───── Supplied information ─────

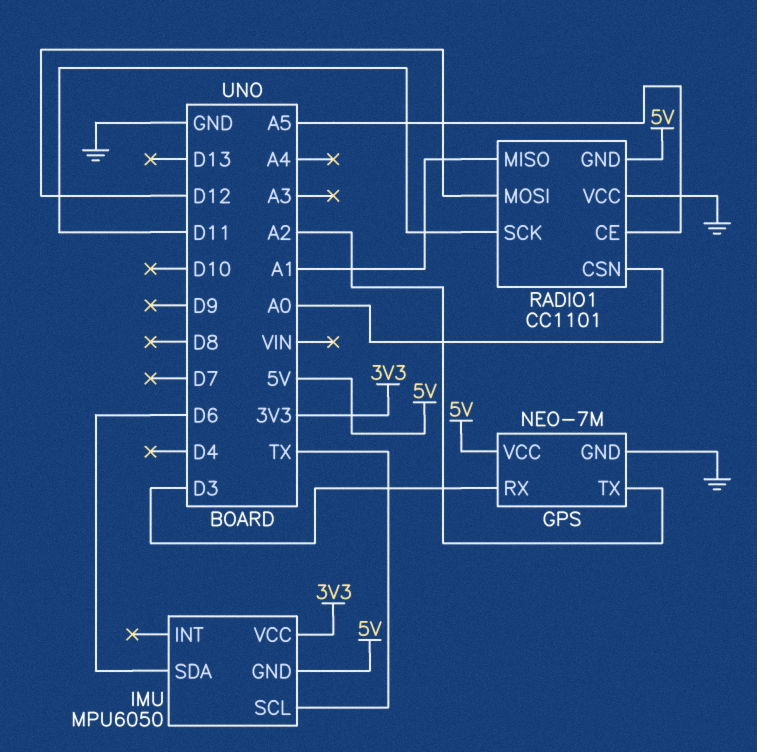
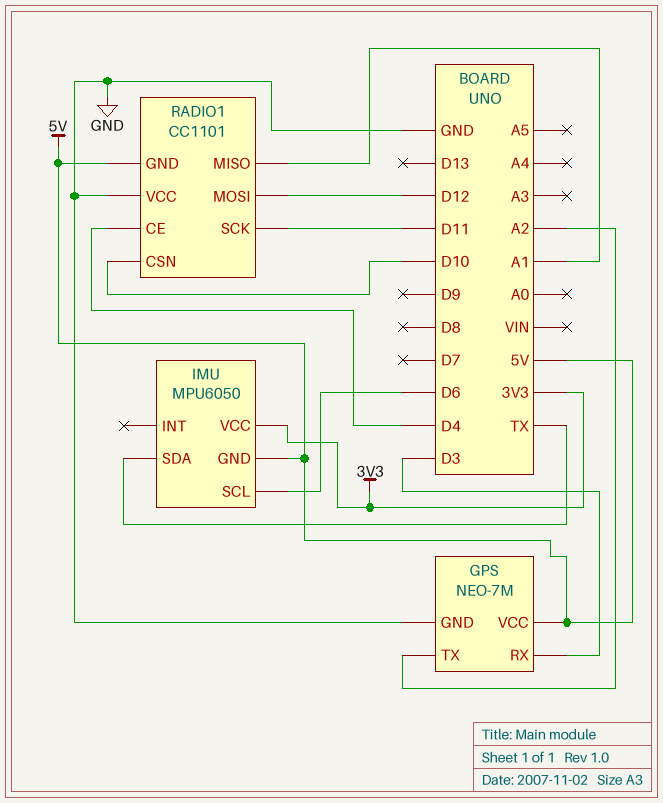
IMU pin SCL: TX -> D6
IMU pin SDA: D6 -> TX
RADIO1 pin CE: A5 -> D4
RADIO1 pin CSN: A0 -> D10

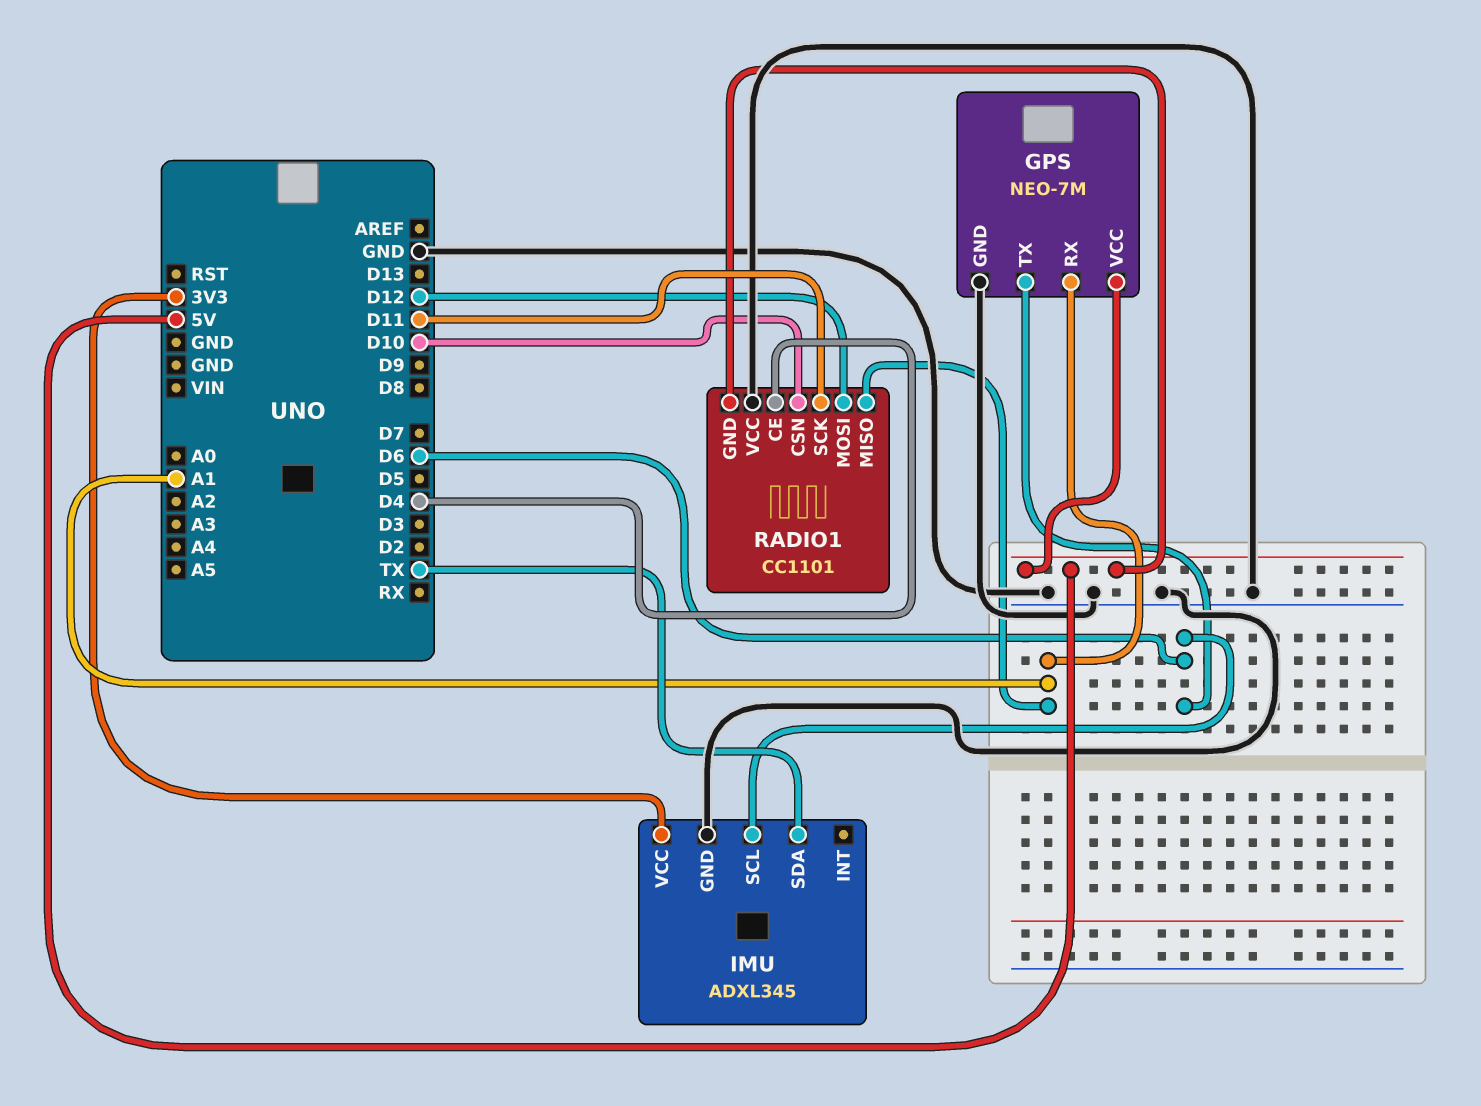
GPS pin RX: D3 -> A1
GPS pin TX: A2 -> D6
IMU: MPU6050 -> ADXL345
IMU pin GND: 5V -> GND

─────
───── Supplied information ─────

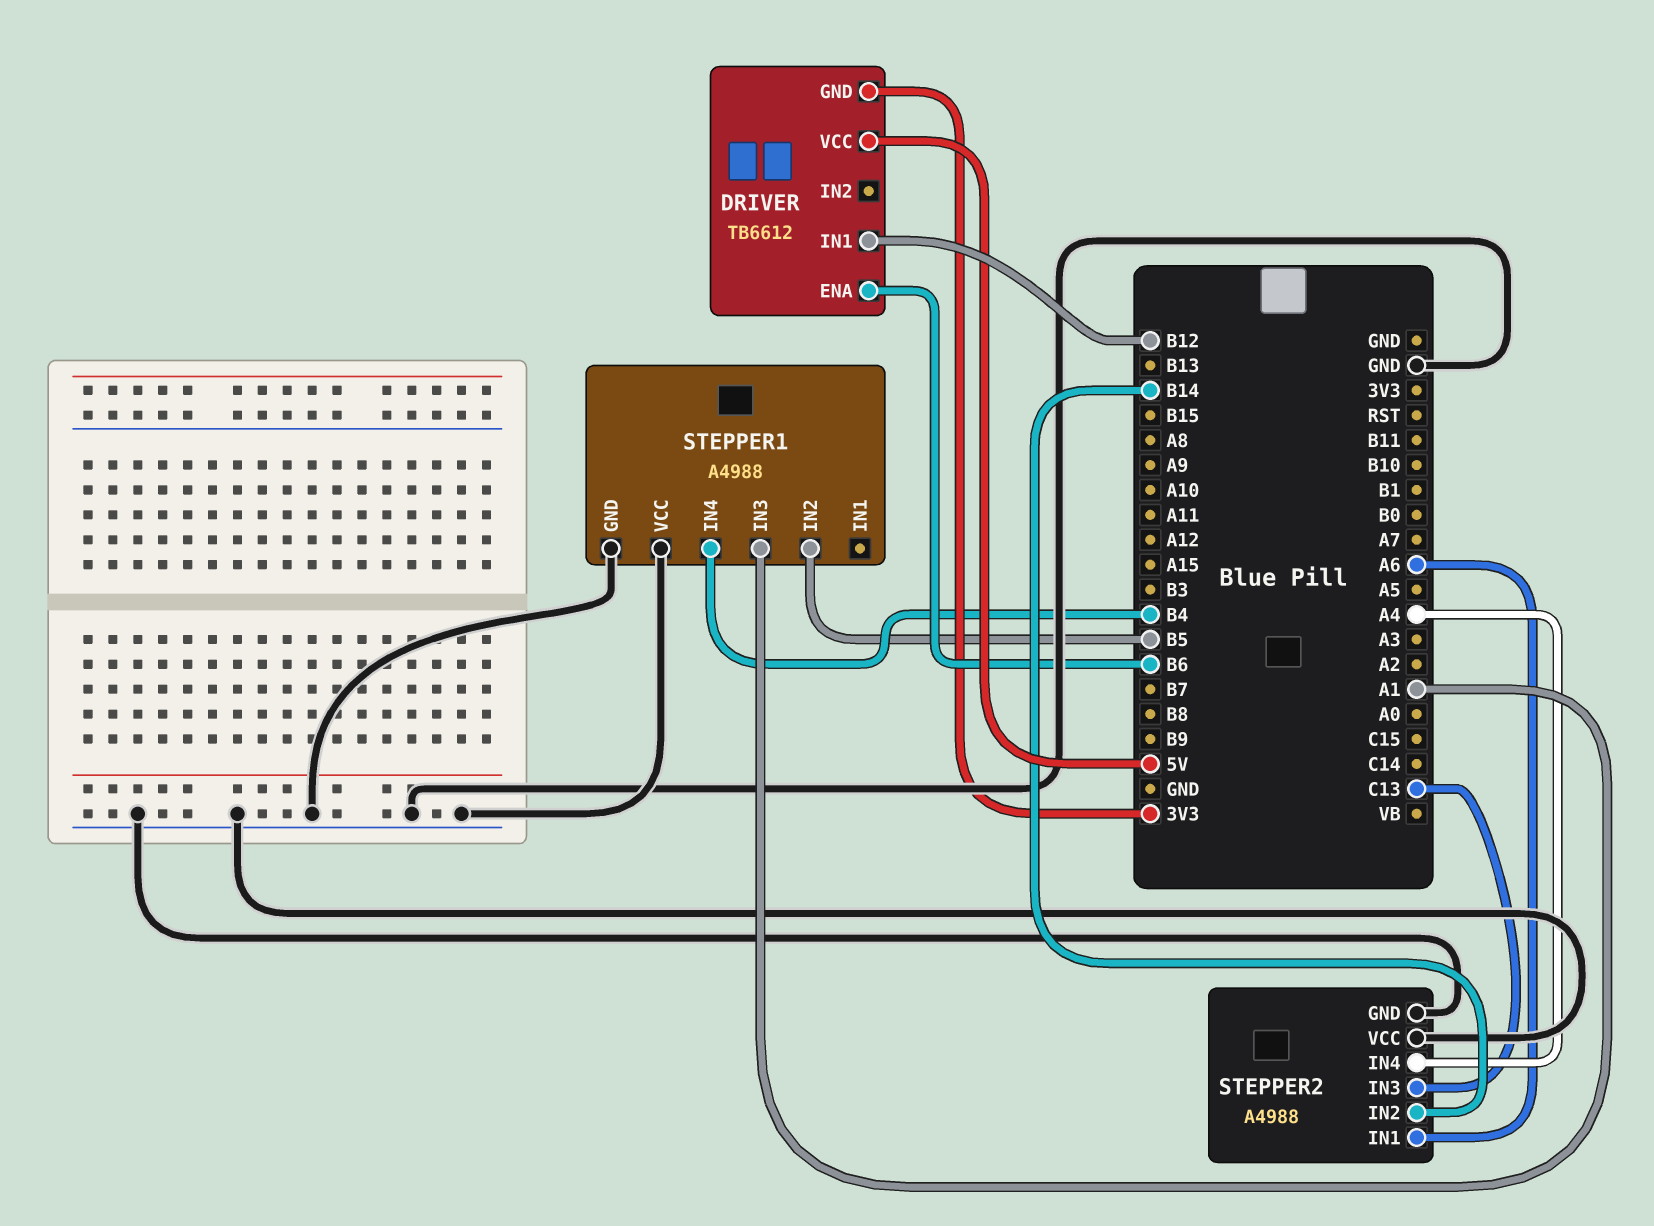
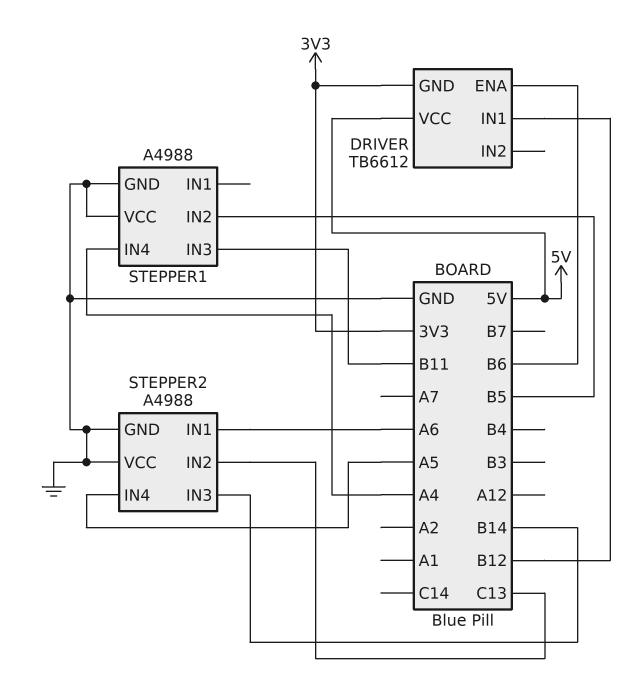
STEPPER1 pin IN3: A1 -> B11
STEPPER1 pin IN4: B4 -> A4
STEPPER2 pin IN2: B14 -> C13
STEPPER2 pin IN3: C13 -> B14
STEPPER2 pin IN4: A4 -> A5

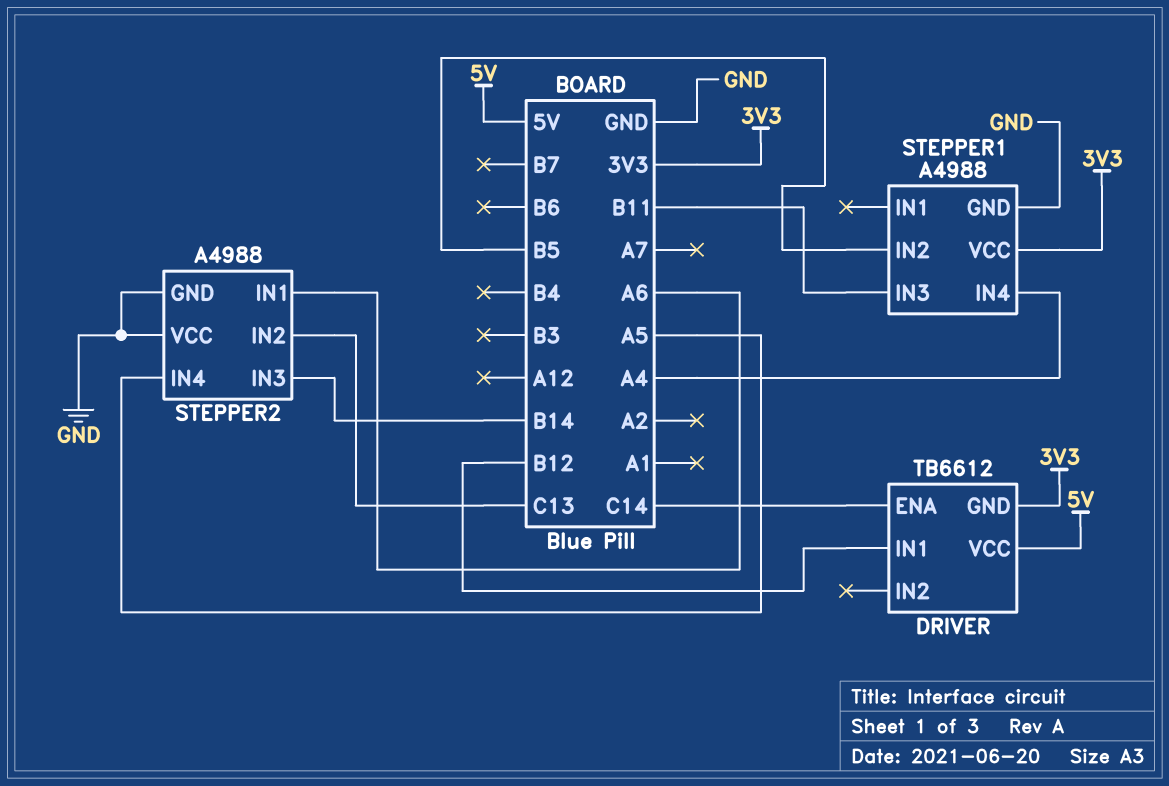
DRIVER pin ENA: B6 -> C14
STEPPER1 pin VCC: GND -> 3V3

─────
───── Supplied information ─────

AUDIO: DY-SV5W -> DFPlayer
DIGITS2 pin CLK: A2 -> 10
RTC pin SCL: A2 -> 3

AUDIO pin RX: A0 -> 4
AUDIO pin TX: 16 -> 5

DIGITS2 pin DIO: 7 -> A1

─────

Exercise description
Check the lines above for the word "AUDIO" and give the number of lines where it appears, with no other text.

Result of the exercise
3